[Stored items from a collection]
· · · ·

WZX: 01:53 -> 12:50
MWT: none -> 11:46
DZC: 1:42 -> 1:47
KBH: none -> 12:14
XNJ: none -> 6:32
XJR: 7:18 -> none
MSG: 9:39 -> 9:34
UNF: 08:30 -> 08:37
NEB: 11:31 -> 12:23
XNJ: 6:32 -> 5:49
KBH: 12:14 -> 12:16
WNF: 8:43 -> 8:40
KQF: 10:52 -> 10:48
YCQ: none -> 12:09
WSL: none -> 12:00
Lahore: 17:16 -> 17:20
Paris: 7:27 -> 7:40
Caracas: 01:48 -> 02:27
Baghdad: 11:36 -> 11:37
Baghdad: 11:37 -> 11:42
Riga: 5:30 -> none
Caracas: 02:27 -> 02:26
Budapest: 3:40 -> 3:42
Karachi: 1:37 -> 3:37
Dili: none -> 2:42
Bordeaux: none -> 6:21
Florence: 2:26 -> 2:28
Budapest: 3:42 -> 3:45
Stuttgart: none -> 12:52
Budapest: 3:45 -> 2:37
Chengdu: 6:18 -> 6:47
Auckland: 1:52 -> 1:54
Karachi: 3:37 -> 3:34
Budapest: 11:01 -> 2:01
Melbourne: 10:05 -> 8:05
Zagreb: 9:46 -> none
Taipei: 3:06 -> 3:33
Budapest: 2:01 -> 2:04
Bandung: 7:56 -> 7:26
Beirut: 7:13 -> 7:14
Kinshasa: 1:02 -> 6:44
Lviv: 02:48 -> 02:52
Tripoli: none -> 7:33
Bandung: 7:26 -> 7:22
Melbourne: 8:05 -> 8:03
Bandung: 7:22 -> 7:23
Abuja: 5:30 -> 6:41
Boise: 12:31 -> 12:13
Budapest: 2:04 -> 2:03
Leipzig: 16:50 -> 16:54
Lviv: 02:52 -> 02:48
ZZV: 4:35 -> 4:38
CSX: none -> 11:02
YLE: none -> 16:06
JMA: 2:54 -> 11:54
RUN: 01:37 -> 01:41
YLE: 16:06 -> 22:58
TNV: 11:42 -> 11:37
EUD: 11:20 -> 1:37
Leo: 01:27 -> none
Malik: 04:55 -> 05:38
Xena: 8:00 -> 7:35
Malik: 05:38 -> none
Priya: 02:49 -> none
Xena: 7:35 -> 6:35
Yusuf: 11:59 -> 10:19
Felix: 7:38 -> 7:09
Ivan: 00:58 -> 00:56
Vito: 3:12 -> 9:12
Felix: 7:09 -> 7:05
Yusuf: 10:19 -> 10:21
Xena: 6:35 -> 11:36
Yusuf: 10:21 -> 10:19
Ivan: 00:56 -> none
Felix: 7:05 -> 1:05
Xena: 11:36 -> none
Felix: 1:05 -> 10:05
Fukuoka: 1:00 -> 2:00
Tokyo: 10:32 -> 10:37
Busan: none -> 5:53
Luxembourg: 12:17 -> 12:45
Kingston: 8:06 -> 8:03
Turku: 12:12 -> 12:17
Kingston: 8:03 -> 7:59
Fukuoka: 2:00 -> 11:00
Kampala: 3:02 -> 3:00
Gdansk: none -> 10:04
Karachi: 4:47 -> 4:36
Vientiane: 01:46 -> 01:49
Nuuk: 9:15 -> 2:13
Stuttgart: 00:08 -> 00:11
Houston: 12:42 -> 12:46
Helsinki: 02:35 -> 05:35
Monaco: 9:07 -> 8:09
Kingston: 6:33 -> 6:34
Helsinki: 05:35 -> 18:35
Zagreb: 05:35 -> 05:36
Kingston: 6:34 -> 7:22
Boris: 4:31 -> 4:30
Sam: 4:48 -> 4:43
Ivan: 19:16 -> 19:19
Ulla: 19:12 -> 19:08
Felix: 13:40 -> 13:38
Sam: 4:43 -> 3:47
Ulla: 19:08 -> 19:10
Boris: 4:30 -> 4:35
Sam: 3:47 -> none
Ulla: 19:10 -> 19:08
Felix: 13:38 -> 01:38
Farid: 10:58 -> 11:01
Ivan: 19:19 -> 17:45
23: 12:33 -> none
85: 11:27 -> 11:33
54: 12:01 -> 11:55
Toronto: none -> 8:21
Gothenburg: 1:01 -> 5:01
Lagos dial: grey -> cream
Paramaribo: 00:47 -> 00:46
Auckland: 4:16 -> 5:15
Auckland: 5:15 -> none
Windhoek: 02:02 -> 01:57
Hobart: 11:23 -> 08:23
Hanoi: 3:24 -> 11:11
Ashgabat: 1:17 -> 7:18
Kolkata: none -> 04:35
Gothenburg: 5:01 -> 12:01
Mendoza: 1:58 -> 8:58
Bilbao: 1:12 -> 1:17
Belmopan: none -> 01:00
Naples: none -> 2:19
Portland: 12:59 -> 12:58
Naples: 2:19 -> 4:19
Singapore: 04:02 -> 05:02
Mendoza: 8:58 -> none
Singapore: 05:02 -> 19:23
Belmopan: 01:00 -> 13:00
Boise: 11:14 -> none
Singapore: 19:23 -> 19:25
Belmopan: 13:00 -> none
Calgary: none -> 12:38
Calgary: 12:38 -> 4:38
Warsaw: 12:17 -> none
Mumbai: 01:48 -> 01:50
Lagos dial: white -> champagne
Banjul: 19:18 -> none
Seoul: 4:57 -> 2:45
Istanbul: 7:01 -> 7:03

· · · ·

# Exercise goal
Copy every line of the data above word for word, keeping the original order.

# Solution for this exercise
WZX: 01:53 -> 12:50
MWT: none -> 11:46
DZC: 1:42 -> 1:47
KBH: none -> 12:14
XNJ: none -> 6:32
XJR: 7:18 -> none
MSG: 9:39 -> 9:34
UNF: 08:30 -> 08:37
NEB: 11:31 -> 12:23
XNJ: 6:32 -> 5:49
KBH: 12:14 -> 12:16
WNF: 8:43 -> 8:40
KQF: 10:52 -> 10:48
YCQ: none -> 12:09
WSL: none -> 12:00
Lahore: 17:16 -> 17:20
Paris: 7:27 -> 7:40
Caracas: 01:48 -> 02:27
Baghdad: 11:36 -> 11:37
Baghdad: 11:37 -> 11:42
Riga: 5:30 -> none
Caracas: 02:27 -> 02:26
Budapest: 3:40 -> 3:42
Karachi: 1:37 -> 3:37
Dili: none -> 2:42
Bordeaux: none -> 6:21
Florence: 2:26 -> 2:28
Budapest: 3:42 -> 3:45
Stuttgart: none -> 12:52
Budapest: 3:45 -> 2:37
Chengdu: 6:18 -> 6:47
Auckland: 1:52 -> 1:54
Karachi: 3:37 -> 3:34
Budapest: 11:01 -> 2:01
Melbourne: 10:05 -> 8:05
Zagreb: 9:46 -> none
Taipei: 3:06 -> 3:33
Budapest: 2:01 -> 2:04
Bandung: 7:56 -> 7:26
Beirut: 7:13 -> 7:14
Kinshasa: 1:02 -> 6:44
Lviv: 02:48 -> 02:52
Tripoli: none -> 7:33
Bandung: 7:26 -> 7:22
Melbourne: 8:05 -> 8:03
Bandung: 7:22 -> 7:23
Abuja: 5:30 -> 6:41
Boise: 12:31 -> 12:13
Budapest: 2:04 -> 2:03
Leipzig: 16:50 -> 16:54
Lviv: 02:52 -> 02:48
ZZV: 4:35 -> 4:38
CSX: none -> 11:02
YLE: none -> 16:06
JMA: 2:54 -> 11:54
RUN: 01:37 -> 01:41
YLE: 16:06 -> 22:58
TNV: 11:42 -> 11:37
EUD: 11:20 -> 1:37
Leo: 01:27 -> none
Malik: 04:55 -> 05:38
Xena: 8:00 -> 7:35
Malik: 05:38 -> none
Priya: 02:49 -> none
Xena: 7:35 -> 6:35
Yusuf: 11:59 -> 10:19
Felix: 7:38 -> 7:09
Ivan: 00:58 -> 00:56
Vito: 3:12 -> 9:12
Felix: 7:09 -> 7:05
Yusuf: 10:19 -> 10:21
Xena: 6:35 -> 11:36
Yusuf: 10:21 -> 10:19
Ivan: 00:56 -> none
Felix: 7:05 -> 1:05
Xena: 11:36 -> none
Felix: 1:05 -> 10:05
Fukuoka: 1:00 -> 2:00
Tokyo: 10:32 -> 10:37
Busan: none -> 5:53
Luxembourg: 12:17 -> 12:45
Kingston: 8:06 -> 8:03
Turku: 12:12 -> 12:17
Kingston: 8:03 -> 7:59
Fukuoka: 2:00 -> 11:00
Kampala: 3:02 -> 3:00
Gdansk: none -> 10:04
Karachi: 4:47 -> 4:36
Vientiane: 01:46 -> 01:49
Nuuk: 9:15 -> 2:13
Stuttgart: 00:08 -> 00:11
Houston: 12:42 -> 12:46
Helsinki: 02:35 -> 05:35
Monaco: 9:07 -> 8:09
Kingston: 6:33 -> 6:34
Helsinki: 05:35 -> 18:35
Zagreb: 05:35 -> 05:36
Kingston: 6:34 -> 7:22
Boris: 4:31 -> 4:30
Sam: 4:48 -> 4:43
Ivan: 19:16 -> 19:19
Ulla: 19:12 -> 19:08
Felix: 13:40 -> 13:38
Sam: 4:43 -> 3:47
Ulla: 19:08 -> 19:10
Boris: 4:30 -> 4:35
Sam: 3:47 -> none
Ulla: 19:10 -> 19:08
Felix: 13:38 -> 01:38
Farid: 10:58 -> 11:01
Ivan: 19:19 -> 17:45
23: 12:33 -> none
85: 11:27 -> 11:33
54: 12:01 -> 11:55
Toronto: none -> 8:21
Gothenburg: 1:01 -> 5:01
Lagos dial: grey -> cream
Paramaribo: 00:47 -> 00:46
Auckland: 4:16 -> 5:15
Auckland: 5:15 -> none
Windhoek: 02:02 -> 01:57
Hobart: 11:23 -> 08:23
Hanoi: 3:24 -> 11:11
Ashgabat: 1:17 -> 7:18
Kolkata: none -> 04:35
Gothenburg: 5:01 -> 12:01
Mendoza: 1:58 -> 8:58
Bilbao: 1:12 -> 1:17
Belmopan: none -> 01:00
Naples: none -> 2:19
Portland: 12:59 -> 12:58
Naples: 2:19 -> 4:19
Singapore: 04:02 -> 05:02
Mendoza: 8:58 -> none
Singapore: 05:02 -> 19:23
Belmopan: 01:00 -> 13:00
Boise: 11:14 -> none
Singapore: 19:23 -> 19:25
Belmopan: 13:00 -> none
Calgary: none -> 12:38
Calgary: 12:38 -> 4:38
Warsaw: 12:17 -> none
Mumbai: 01:48 -> 01:50
Lagos dial: white -> champagne
Banjul: 19:18 -> none
Seoul: 4:57 -> 2:45
Istanbul: 7:01 -> 7:03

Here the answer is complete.